Exercise prompt: Reproduce word for word every line of the entries below, from the line containing "(187,355) to (422,219)" through the final line, and nothing else.

Records from a data source:
((

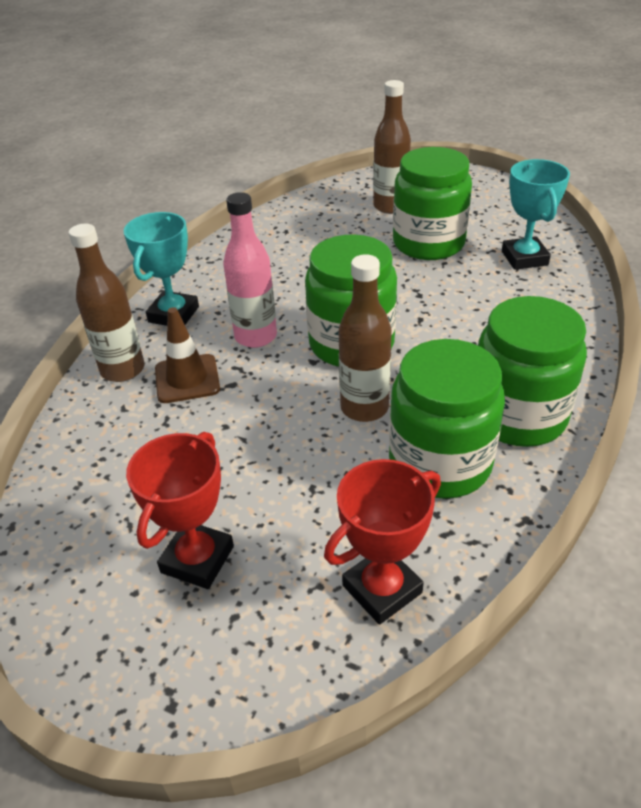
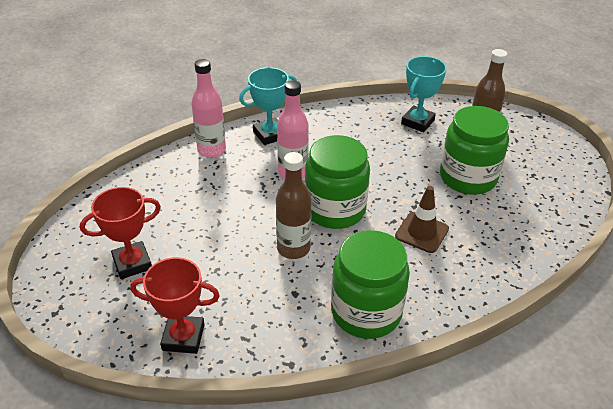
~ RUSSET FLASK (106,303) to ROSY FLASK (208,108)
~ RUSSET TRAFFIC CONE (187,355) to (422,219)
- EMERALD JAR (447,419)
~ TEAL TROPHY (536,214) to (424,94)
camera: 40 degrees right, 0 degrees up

))

Answer to this exercise:
~ RUSSET TRAFFIC CONE (187,355) to (422,219)
- EMERALD JAR (447,419)
~ TEAL TROPHY (536,214) to (424,94)
camera: 40 degrees right, 0 degrees up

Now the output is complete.